Task instructions:
The lines to copy from the data below are those that hold the string "residential".

[Data entries]
..............................
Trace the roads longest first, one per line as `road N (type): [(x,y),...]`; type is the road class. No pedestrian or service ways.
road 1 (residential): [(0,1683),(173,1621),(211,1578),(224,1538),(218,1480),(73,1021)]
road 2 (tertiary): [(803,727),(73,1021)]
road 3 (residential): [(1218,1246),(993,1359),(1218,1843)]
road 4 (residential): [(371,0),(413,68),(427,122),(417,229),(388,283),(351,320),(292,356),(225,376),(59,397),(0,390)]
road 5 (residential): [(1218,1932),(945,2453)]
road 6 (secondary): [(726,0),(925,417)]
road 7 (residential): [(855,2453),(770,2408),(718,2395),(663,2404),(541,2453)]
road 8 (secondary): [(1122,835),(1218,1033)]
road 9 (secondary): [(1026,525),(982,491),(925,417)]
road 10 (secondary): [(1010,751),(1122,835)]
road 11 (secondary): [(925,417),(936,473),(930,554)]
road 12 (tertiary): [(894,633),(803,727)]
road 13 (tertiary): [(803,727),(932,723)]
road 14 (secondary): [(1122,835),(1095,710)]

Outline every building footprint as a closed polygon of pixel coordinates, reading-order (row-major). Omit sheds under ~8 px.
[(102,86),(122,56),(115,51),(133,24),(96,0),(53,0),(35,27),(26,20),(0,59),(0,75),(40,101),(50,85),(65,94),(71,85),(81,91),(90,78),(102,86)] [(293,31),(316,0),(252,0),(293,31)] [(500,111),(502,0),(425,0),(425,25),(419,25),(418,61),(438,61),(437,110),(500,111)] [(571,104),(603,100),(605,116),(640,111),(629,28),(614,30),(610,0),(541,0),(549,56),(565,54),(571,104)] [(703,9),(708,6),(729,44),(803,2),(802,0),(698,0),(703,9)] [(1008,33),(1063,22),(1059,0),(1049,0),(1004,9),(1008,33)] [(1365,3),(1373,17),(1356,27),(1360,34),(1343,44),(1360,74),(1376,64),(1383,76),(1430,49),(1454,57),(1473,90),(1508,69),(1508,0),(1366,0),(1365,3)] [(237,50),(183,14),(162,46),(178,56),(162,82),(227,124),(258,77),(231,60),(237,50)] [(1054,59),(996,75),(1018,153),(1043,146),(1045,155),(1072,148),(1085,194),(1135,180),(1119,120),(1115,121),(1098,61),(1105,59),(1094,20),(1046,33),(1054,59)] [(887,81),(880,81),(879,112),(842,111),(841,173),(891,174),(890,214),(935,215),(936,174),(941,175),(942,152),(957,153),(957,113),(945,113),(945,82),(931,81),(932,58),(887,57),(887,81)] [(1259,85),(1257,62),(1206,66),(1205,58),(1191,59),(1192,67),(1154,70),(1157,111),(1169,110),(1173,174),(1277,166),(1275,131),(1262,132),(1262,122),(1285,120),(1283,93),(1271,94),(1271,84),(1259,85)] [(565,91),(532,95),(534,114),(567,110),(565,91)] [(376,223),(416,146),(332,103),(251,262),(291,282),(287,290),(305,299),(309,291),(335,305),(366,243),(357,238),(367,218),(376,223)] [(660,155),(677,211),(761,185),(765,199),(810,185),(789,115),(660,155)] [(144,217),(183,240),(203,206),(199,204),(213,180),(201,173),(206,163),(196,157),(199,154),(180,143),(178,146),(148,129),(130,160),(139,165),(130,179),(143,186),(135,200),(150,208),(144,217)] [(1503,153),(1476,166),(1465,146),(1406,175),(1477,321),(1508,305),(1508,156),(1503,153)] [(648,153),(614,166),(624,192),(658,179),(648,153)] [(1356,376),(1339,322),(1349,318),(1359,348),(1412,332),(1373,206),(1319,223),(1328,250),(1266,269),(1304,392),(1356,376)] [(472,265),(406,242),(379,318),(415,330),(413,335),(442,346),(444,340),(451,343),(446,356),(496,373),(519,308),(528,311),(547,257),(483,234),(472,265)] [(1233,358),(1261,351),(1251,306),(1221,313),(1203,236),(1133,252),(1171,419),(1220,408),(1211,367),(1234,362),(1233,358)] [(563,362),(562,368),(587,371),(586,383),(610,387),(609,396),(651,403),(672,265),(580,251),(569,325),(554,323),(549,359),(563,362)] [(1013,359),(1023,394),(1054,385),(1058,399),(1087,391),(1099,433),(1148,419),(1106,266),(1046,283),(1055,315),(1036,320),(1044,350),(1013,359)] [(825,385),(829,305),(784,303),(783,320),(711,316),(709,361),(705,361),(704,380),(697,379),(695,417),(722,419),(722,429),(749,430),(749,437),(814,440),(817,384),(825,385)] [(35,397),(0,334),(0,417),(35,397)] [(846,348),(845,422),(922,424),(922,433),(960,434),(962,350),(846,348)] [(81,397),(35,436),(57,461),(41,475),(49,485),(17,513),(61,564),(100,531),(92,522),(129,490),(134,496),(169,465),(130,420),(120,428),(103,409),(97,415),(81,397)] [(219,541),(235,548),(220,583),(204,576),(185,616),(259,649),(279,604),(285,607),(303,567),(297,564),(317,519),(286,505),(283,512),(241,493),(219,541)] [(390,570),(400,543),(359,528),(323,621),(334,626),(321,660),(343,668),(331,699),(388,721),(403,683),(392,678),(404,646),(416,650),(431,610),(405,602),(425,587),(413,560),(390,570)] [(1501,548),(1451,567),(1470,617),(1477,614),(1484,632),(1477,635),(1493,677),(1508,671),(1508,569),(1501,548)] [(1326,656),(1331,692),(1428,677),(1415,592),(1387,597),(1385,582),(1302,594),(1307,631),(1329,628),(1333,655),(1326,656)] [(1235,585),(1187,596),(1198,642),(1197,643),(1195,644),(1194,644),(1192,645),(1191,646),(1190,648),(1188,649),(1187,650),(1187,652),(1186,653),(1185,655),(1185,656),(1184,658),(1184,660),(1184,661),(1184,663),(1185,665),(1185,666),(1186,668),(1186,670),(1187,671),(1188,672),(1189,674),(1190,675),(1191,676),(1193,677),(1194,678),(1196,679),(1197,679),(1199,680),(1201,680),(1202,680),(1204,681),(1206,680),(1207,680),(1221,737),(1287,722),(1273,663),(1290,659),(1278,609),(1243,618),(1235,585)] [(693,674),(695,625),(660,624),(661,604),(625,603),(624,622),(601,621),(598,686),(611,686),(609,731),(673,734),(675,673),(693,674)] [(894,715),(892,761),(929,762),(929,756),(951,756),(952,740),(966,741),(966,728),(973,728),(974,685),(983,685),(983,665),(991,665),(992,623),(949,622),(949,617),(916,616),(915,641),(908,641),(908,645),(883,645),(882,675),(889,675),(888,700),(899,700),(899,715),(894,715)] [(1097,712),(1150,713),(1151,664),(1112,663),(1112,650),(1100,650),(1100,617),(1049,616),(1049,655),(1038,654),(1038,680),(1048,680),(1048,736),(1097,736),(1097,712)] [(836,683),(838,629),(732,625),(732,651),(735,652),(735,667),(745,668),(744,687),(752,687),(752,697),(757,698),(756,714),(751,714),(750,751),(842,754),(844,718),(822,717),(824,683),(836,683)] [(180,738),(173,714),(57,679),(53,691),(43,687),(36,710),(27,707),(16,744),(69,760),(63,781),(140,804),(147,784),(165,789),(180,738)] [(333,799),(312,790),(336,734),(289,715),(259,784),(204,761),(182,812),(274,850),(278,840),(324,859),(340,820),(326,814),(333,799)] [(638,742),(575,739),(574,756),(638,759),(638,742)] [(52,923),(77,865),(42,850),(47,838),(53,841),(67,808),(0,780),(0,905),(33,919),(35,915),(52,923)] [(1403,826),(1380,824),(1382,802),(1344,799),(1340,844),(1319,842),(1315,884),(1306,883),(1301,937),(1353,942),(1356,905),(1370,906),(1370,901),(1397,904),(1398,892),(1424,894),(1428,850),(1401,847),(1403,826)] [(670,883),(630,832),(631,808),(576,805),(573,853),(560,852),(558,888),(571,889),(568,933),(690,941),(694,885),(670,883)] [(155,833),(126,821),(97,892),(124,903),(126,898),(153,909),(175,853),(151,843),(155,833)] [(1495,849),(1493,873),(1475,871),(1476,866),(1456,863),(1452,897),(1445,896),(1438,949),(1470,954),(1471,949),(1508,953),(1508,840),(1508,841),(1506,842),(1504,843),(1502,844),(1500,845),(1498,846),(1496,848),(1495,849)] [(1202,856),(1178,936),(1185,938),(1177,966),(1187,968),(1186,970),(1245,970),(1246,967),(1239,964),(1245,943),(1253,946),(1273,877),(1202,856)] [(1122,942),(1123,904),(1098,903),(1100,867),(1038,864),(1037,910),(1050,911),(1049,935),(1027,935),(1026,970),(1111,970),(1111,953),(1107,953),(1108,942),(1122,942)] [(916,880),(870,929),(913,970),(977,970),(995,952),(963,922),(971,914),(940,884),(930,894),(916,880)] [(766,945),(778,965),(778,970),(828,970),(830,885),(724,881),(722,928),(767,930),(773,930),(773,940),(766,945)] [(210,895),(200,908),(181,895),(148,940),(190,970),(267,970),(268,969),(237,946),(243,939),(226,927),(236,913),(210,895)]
..............................
Task answer:
road 1 (residential): [(0,1683),(173,1621),(211,1578),(224,1538),(218,1480),(73,1021)]
road 3 (residential): [(1218,1246),(993,1359),(1218,1843)]
road 4 (residential): [(371,0),(413,68),(427,122),(417,229),(388,283),(351,320),(292,356),(225,376),(59,397),(0,390)]
road 5 (residential): [(1218,1932),(945,2453)]
road 7 (residential): [(855,2453),(770,2408),(718,2395),(663,2404),(541,2453)]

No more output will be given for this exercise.